> _YOUR TASK_: Write each line word for word, from the line that contains "Segment: lymphocytic infiltrate." through the last line of the material below.

┄┄┄┄┄┄

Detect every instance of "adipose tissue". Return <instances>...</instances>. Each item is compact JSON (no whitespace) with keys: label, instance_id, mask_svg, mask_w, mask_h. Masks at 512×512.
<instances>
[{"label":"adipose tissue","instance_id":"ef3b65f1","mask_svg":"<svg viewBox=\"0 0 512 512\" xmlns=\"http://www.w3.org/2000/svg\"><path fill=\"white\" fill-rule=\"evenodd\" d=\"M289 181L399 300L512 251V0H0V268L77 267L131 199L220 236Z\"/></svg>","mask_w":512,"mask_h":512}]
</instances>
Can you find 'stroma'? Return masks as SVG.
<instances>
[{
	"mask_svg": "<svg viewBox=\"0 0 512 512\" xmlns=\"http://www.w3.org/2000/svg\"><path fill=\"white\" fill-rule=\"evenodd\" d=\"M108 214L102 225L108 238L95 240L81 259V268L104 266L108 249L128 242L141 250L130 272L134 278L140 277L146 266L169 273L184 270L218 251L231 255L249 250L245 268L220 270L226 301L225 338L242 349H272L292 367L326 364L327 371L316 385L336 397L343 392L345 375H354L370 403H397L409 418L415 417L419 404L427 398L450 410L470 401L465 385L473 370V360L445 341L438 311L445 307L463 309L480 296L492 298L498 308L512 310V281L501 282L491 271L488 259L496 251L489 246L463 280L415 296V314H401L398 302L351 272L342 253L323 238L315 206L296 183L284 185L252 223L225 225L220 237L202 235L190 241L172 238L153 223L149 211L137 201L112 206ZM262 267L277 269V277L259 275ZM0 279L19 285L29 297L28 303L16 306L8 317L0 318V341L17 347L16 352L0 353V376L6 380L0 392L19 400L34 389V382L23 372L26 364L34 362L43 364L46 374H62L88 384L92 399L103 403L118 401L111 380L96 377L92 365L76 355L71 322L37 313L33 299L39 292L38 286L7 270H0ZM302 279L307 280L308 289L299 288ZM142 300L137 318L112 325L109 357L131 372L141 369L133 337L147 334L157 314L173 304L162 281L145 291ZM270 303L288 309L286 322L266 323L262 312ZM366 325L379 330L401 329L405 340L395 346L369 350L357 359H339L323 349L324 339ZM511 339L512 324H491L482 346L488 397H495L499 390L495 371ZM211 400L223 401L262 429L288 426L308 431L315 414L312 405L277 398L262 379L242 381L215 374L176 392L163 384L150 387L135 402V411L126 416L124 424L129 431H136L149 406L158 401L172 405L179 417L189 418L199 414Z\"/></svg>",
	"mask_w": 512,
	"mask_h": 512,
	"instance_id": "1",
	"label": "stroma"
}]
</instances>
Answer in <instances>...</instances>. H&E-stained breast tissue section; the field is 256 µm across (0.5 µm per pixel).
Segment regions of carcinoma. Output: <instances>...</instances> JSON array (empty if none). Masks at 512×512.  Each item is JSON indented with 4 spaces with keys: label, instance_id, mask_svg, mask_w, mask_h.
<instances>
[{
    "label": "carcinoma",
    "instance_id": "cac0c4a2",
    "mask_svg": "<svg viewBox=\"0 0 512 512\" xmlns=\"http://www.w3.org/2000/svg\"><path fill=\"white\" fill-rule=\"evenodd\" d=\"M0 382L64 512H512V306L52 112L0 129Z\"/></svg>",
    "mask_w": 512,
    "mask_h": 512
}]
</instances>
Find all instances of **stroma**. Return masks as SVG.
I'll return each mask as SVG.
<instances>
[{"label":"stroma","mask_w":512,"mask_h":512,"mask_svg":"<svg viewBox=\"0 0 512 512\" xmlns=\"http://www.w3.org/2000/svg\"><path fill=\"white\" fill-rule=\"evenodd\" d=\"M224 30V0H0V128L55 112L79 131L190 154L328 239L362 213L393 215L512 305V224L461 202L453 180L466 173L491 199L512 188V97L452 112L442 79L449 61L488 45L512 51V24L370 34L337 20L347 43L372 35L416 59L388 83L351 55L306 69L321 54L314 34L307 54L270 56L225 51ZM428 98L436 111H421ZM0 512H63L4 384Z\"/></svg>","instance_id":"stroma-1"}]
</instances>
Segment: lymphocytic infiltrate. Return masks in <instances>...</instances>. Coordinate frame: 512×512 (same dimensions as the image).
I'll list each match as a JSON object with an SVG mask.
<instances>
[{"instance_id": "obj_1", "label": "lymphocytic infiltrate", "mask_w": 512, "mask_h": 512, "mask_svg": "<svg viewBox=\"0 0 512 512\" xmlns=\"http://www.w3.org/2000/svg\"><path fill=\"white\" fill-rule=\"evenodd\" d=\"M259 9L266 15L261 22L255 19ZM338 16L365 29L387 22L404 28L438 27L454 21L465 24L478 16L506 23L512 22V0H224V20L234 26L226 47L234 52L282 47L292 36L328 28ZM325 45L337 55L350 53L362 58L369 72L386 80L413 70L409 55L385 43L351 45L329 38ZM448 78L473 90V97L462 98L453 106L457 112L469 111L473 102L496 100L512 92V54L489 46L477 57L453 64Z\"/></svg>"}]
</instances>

┄┄┄┄┄┄

> _SOLUTION FOR THIS EXERCISE_:
Segment: lymphocytic infiltrate. Return masks in <instances>...</instances>. Coordinate frame: 512×512 (same dimensions as the image).
I'll list each match as a JSON object with an SVG mask.
<instances>
[{"instance_id": "obj_1", "label": "lymphocytic infiltrate", "mask_w": 512, "mask_h": 512, "mask_svg": "<svg viewBox=\"0 0 512 512\" xmlns=\"http://www.w3.org/2000/svg\"><path fill=\"white\" fill-rule=\"evenodd\" d=\"M259 9L266 15L261 22L255 19ZM338 16L365 29L387 22L404 28L438 27L454 21L465 24L478 16L506 23L512 22V0H224V20L234 26L226 47L234 52L282 47L292 36L328 28ZM325 45L337 55L350 53L362 58L369 72L386 80L413 70L409 55L385 43L351 45L329 38ZM448 78L473 90V97L462 98L453 106L457 112L469 111L473 102L496 100L512 92V54L489 46L477 57L453 64Z\"/></svg>"}]
</instances>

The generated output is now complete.